### Aim of the task
Copy out each line of the records that contains the string "hexagon".
** START **
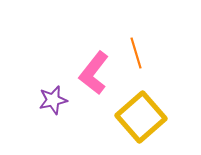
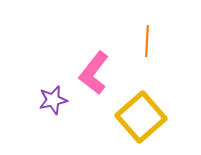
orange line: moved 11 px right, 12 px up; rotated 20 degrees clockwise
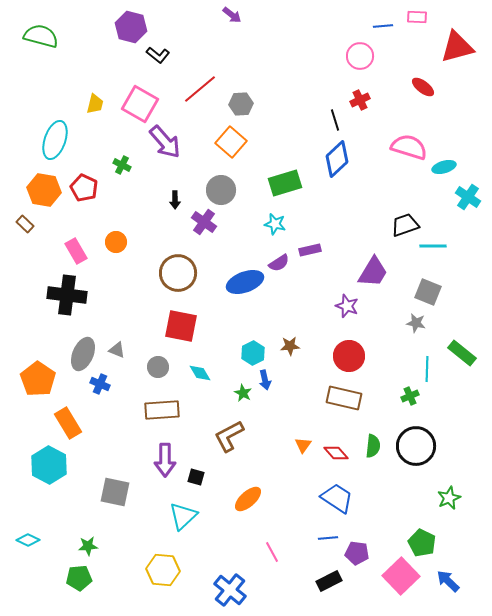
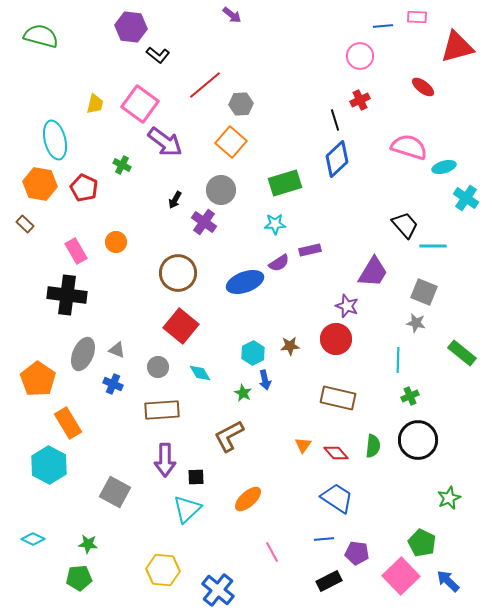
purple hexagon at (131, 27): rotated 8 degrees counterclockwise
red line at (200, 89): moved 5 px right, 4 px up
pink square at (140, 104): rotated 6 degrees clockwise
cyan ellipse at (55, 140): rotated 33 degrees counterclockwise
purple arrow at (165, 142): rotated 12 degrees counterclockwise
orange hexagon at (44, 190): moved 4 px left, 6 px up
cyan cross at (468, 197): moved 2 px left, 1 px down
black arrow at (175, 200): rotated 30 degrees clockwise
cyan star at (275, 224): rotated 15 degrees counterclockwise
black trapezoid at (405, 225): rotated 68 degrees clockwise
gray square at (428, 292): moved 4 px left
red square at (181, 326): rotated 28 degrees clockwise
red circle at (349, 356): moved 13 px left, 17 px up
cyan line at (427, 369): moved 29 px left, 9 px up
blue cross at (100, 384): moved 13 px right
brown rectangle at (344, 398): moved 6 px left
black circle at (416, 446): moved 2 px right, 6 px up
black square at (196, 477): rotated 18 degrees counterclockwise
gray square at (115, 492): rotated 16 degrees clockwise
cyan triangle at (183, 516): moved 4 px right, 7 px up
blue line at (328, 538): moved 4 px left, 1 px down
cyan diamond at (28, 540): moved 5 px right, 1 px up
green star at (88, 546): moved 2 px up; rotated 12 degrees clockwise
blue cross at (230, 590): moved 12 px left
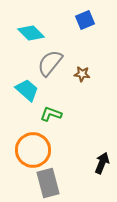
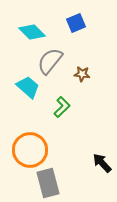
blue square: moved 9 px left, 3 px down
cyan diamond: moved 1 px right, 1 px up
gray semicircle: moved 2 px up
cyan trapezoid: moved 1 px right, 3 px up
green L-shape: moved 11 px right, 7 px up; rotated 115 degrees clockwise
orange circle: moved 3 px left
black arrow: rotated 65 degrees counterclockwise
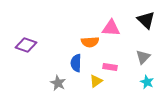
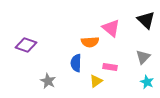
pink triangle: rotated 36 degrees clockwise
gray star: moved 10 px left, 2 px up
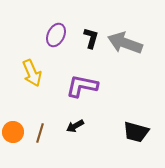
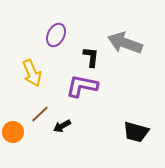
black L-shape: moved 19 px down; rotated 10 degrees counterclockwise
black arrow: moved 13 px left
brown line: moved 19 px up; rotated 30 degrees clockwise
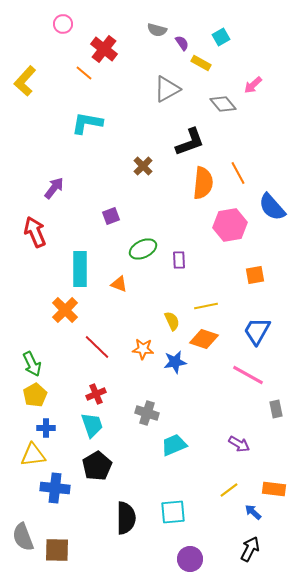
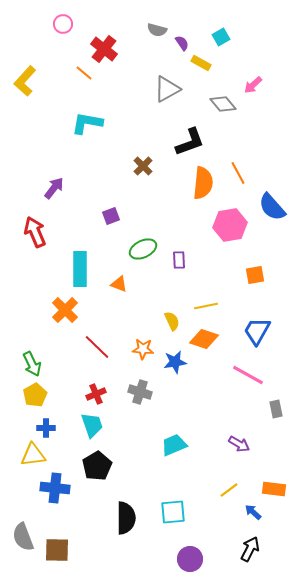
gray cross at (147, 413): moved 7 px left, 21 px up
** END **
** START **
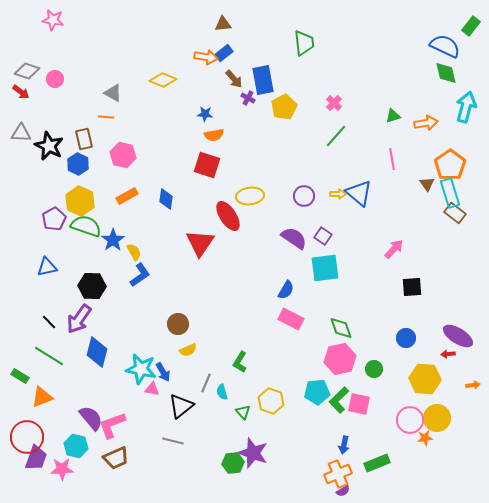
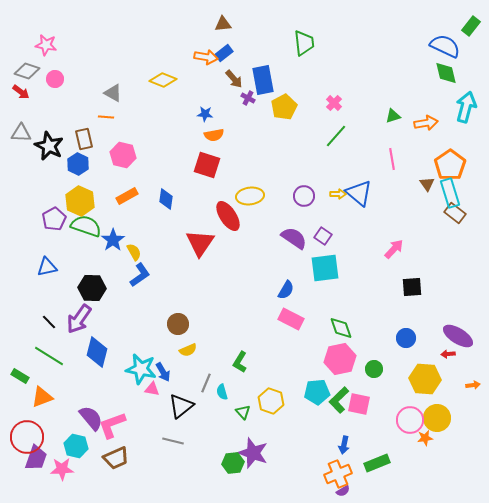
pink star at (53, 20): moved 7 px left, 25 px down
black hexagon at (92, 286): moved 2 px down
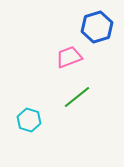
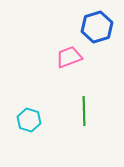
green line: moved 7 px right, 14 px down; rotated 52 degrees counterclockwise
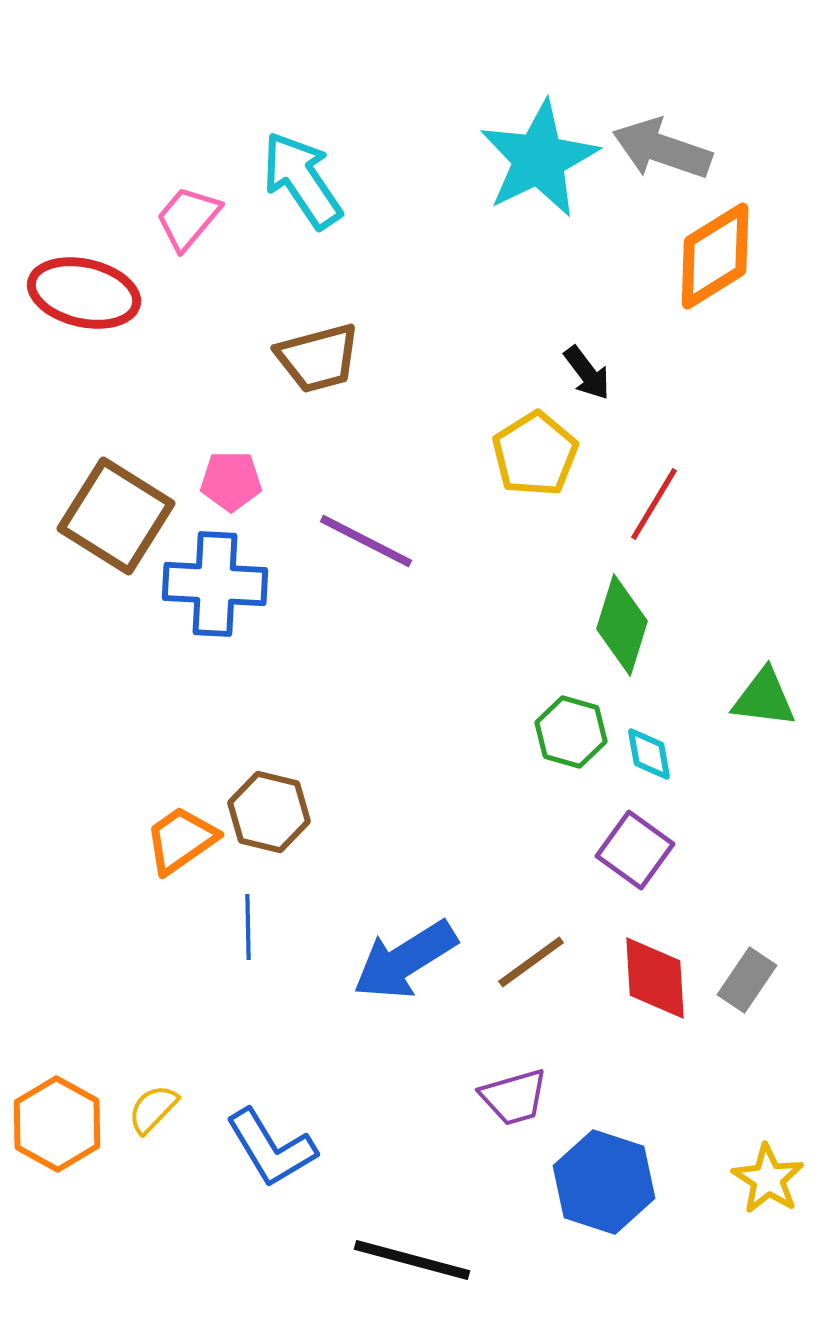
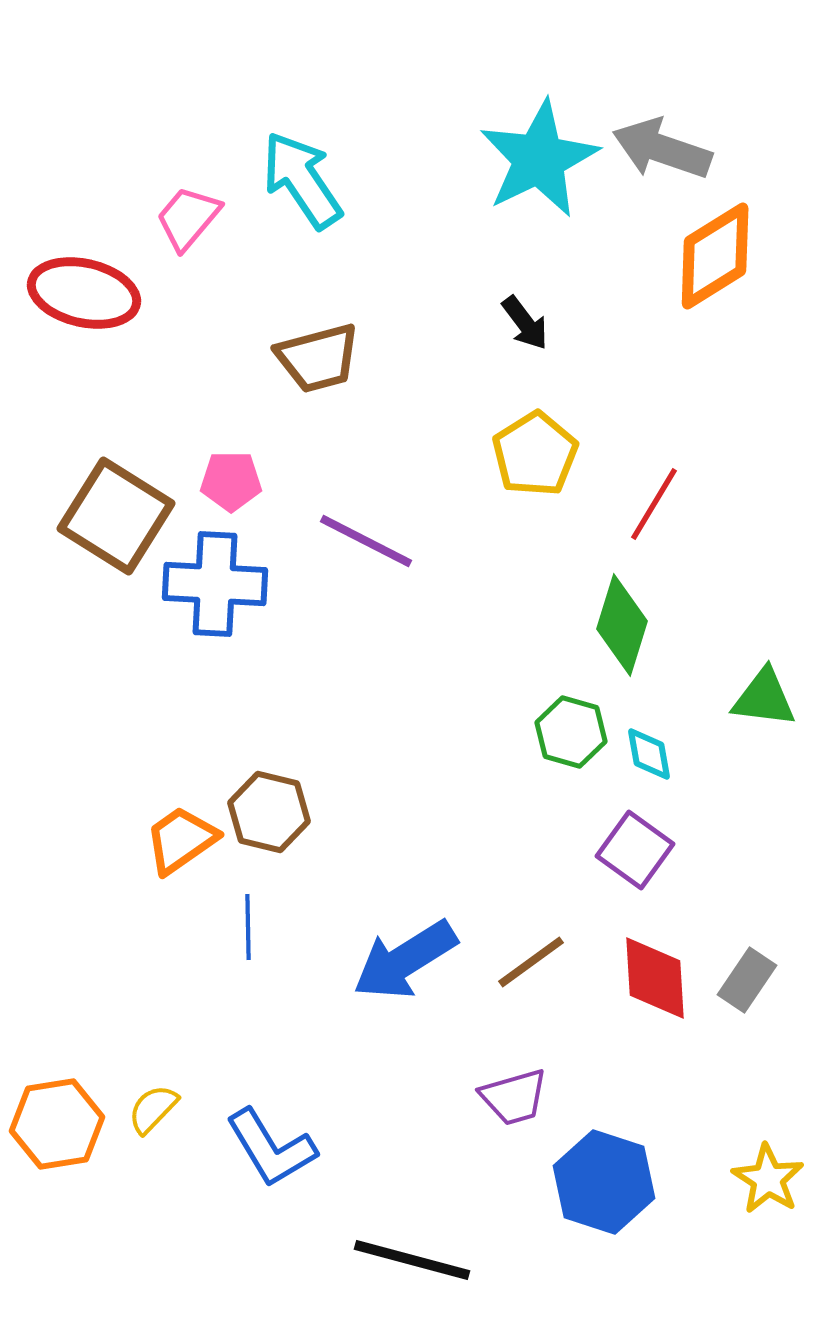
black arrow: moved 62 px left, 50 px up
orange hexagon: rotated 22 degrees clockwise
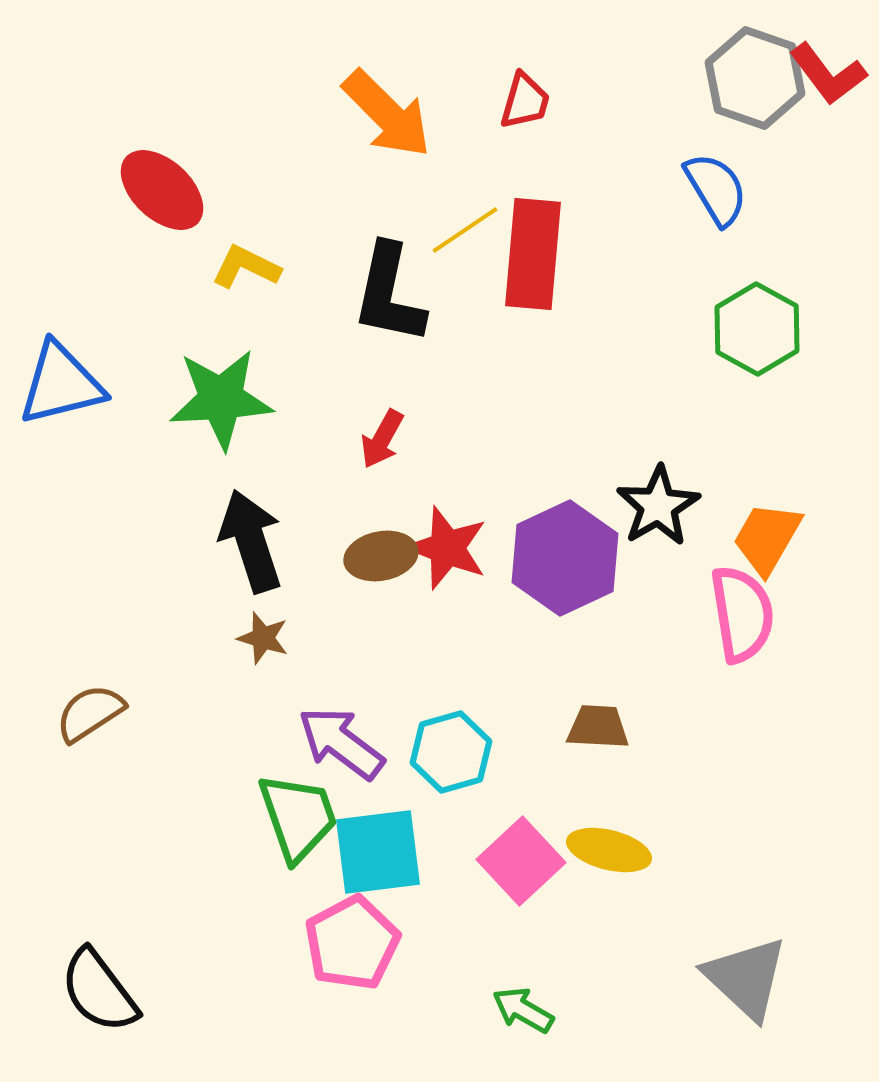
** END **
### Answer for this exercise
purple hexagon at (131, 27): rotated 8 degrees counterclockwise
orange hexagon at (44, 190): moved 4 px left, 6 px up
black hexagon at (92, 286): moved 2 px down
orange hexagon: rotated 22 degrees clockwise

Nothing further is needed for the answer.